→ Task to complete: Among the lines below, restate word for word only those from the line with "U2: XNOR (in" through the line with "Q2: NPN (B VRAW, C", with both end lines kept.

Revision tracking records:
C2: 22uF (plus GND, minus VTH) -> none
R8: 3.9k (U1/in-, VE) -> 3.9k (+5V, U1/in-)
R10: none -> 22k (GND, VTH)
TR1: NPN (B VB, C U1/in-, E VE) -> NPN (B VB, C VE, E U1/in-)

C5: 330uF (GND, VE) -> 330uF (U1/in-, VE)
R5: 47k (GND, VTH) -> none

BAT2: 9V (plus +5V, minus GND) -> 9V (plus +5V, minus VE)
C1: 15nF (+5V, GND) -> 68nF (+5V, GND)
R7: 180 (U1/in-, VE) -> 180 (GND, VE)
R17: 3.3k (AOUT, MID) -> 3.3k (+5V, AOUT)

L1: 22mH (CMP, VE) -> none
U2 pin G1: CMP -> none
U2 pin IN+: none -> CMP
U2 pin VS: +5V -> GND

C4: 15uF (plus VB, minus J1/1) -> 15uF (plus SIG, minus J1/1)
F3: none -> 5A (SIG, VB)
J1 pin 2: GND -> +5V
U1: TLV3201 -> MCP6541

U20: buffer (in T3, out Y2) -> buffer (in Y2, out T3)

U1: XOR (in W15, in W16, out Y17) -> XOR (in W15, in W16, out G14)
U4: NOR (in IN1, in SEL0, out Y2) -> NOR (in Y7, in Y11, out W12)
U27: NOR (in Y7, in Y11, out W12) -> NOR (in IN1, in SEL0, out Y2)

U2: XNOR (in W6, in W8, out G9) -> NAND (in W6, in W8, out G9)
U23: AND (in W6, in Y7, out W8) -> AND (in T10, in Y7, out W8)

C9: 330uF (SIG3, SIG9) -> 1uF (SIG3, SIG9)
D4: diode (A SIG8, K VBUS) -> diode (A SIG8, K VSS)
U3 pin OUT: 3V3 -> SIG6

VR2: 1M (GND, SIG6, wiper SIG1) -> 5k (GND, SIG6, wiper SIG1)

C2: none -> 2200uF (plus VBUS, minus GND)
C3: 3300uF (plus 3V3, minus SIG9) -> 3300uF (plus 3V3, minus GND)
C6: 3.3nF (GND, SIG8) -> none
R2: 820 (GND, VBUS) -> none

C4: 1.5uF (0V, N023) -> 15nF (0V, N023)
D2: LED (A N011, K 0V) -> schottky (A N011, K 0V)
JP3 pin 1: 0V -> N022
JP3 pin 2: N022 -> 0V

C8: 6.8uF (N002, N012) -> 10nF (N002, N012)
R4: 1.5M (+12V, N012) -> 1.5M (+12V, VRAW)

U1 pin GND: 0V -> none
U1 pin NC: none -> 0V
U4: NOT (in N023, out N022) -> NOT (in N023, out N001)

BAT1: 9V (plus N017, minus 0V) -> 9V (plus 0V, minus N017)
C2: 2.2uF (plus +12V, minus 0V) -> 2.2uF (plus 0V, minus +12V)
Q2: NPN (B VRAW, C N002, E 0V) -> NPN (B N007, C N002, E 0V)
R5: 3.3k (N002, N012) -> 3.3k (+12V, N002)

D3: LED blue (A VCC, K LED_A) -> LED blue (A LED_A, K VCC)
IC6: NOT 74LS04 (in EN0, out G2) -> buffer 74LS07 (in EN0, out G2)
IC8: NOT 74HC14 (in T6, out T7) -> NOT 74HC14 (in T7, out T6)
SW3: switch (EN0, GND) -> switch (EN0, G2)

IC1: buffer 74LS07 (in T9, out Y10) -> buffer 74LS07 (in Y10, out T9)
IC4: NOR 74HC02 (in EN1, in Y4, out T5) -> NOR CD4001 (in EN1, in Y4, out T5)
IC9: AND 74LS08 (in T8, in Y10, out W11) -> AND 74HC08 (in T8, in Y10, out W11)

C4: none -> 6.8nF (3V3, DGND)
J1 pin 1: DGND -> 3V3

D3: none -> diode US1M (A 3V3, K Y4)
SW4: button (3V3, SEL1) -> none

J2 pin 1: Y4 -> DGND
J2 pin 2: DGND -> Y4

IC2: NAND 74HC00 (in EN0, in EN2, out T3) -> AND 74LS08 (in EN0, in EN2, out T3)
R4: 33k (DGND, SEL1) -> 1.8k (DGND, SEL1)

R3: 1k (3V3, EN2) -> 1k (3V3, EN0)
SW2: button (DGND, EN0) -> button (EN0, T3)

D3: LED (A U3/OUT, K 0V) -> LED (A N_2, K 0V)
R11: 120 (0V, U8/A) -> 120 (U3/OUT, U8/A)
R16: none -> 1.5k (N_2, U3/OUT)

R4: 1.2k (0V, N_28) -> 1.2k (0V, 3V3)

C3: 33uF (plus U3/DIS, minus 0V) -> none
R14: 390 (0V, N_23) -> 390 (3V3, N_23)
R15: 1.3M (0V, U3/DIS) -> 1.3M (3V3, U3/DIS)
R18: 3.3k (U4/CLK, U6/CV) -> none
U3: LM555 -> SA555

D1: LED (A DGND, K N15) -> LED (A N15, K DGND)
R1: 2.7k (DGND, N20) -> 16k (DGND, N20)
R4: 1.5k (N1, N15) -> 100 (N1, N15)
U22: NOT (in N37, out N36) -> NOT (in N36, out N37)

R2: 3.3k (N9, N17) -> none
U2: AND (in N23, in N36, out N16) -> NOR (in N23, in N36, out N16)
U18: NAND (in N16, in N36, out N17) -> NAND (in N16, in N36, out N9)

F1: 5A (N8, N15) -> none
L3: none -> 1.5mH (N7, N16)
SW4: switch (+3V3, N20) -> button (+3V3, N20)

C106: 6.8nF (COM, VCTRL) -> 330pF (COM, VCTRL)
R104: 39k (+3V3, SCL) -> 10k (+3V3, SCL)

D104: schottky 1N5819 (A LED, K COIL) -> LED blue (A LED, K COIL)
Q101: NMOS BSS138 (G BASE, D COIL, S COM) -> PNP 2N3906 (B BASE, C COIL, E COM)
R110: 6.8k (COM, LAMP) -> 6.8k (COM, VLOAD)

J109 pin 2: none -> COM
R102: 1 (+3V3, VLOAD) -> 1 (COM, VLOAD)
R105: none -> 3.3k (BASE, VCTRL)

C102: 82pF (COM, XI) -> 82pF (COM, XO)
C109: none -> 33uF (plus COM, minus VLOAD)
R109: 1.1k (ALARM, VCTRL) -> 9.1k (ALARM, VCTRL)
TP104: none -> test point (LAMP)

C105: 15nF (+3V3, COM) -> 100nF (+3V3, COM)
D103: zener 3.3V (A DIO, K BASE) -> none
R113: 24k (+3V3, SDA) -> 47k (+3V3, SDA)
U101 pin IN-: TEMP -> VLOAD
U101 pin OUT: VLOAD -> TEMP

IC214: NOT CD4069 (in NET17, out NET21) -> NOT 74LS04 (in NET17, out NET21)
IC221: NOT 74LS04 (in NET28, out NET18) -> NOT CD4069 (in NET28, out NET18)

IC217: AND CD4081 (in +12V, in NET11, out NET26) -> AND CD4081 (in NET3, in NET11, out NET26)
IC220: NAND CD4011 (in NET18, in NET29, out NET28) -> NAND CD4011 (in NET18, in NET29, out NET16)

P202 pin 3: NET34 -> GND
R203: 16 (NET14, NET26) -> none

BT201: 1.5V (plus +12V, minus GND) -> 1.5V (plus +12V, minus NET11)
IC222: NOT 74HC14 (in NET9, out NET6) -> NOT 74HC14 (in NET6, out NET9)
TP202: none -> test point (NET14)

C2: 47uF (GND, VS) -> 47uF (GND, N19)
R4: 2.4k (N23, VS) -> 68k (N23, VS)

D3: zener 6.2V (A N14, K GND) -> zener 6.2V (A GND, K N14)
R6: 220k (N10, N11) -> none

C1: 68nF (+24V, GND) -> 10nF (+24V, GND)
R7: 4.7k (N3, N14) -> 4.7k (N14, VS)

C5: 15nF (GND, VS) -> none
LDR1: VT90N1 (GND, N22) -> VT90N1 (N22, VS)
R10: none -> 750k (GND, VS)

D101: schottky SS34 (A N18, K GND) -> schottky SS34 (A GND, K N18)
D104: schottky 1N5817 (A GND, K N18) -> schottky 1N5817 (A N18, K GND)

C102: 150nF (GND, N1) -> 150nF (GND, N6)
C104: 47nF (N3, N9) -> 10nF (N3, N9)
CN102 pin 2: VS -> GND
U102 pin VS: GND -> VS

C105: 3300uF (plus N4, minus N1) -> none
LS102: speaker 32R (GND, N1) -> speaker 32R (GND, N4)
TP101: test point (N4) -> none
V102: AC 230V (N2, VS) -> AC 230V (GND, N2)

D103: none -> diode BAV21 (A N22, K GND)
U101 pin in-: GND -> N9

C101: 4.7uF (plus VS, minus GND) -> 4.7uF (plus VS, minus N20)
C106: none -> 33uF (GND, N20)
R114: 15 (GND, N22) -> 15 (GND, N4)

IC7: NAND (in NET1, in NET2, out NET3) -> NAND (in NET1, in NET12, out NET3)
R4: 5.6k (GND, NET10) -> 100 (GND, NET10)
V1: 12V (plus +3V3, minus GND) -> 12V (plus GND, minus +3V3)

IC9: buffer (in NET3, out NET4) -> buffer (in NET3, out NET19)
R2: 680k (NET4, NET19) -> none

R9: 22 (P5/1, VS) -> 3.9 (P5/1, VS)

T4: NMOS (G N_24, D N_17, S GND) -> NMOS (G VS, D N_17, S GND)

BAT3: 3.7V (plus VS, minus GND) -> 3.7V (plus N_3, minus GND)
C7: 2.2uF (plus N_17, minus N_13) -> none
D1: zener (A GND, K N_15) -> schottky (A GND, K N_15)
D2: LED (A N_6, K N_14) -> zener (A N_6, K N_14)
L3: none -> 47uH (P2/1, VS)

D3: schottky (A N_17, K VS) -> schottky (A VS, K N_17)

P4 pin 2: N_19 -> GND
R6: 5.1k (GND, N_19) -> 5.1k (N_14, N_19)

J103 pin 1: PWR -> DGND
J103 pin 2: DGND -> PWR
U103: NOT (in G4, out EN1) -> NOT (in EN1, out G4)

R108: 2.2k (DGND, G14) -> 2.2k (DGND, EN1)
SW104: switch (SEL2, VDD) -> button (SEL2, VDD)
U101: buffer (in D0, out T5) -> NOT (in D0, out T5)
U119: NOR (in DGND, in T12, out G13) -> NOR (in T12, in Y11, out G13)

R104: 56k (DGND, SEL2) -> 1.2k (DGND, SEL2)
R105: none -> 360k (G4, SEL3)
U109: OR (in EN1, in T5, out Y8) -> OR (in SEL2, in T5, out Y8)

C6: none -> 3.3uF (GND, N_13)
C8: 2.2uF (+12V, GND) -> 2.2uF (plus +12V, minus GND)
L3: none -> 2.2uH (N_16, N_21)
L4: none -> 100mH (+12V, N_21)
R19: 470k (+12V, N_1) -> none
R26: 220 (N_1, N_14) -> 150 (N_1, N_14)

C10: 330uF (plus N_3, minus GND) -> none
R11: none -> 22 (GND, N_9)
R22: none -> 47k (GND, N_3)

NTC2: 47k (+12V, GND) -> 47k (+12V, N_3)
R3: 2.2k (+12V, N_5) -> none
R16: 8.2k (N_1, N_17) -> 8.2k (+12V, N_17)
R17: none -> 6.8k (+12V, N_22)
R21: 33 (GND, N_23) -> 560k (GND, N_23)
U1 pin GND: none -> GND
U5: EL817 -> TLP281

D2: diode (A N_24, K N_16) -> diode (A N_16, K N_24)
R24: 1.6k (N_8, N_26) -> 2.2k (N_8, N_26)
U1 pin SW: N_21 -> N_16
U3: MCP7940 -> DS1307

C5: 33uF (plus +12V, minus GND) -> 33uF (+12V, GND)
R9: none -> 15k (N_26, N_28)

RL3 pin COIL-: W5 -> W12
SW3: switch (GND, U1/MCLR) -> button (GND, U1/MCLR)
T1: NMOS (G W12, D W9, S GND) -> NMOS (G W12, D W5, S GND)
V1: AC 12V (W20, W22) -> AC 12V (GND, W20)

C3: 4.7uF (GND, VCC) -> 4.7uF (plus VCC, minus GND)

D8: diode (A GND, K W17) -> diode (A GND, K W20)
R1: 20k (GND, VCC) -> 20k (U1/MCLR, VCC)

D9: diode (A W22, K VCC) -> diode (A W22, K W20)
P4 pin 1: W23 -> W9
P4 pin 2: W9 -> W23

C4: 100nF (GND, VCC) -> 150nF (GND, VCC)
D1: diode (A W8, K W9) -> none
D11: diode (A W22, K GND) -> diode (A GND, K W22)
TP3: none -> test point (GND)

→ Reply to the task:
U2: XNOR (in W6, in W8, out G9) -> NAND (in W6, in W8, out G9)
U23: AND (in W6, in Y7, out W8) -> AND (in T10, in Y7, out W8)

C9: 330uF (SIG3, SIG9) -> 1uF (SIG3, SIG9)
D4: diode (A SIG8, K VBUS) -> diode (A SIG8, K VSS)
U3 pin OUT: 3V3 -> SIG6

VR2: 1M (GND, SIG6, wiper SIG1) -> 5k (GND, SIG6, wiper SIG1)

C2: none -> 2200uF (plus VBUS, minus GND)
C3: 3300uF (plus 3V3, minus SIG9) -> 3300uF (plus 3V3, minus GND)
C6: 3.3nF (GND, SIG8) -> none
R2: 820 (GND, VBUS) -> none

C4: 1.5uF (0V, N023) -> 15nF (0V, N023)
D2: LED (A N011, K 0V) -> schottky (A N011, K 0V)
JP3 pin 1: 0V -> N022
JP3 pin 2: N022 -> 0V

C8: 6.8uF (N002, N012) -> 10nF (N002, N012)
R4: 1.5M (+12V, N012) -> 1.5M (+12V, VRAW)

U1 pin GND: 0V -> none
U1 pin NC: none -> 0V
U4: NOT (in N023, out N022) -> NOT (in N023, out N001)

BAT1: 9V (plus N017, minus 0V) -> 9V (plus 0V, minus N017)
C2: 2.2uF (plus +12V, minus 0V) -> 2.2uF (plus 0V, minus +12V)
Q2: NPN (B VRAW, C N002, E 0V) -> NPN (B N007, C N002, E 0V)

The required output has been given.